Requirement:
Pull out every line in the data that has the string "green" in it.

[Recorded data]
▼

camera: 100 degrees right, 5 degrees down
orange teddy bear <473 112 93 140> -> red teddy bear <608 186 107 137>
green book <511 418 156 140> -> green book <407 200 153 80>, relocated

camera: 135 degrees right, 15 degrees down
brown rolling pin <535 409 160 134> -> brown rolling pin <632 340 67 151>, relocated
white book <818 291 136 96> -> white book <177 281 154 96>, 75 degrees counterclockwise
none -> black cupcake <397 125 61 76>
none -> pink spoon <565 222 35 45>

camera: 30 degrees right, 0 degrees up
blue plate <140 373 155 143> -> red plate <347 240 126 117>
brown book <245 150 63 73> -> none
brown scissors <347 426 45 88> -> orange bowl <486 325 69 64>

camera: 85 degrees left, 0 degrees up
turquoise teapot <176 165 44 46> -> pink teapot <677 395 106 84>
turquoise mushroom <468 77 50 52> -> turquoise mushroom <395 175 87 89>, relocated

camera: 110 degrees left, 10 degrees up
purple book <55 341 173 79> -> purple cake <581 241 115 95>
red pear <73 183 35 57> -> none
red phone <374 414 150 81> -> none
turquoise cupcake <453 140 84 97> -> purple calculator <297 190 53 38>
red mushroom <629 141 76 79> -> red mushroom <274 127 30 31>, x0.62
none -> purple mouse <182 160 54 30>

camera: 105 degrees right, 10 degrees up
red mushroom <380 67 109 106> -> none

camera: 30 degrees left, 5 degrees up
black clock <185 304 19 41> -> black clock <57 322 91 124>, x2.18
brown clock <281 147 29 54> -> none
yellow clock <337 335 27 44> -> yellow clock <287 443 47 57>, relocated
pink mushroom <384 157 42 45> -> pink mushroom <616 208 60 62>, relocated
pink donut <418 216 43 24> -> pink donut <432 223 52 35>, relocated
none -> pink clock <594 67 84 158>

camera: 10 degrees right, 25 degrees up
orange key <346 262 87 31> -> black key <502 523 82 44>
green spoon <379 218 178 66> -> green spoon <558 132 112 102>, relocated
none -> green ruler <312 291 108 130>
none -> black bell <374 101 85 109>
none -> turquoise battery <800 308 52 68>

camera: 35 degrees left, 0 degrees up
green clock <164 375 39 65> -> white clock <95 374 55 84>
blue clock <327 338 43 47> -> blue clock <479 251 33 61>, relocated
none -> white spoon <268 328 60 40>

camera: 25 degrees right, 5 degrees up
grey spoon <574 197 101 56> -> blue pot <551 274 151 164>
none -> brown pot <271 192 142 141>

▲

Solution to the exercise:
green book <511 418 156 140> -> green book <407 200 153 80>, relocated
green spoon <379 218 178 66> -> green spoon <558 132 112 102>, relocated
none -> green ruler <312 291 108 130>
green clock <164 375 39 65> -> white clock <95 374 55 84>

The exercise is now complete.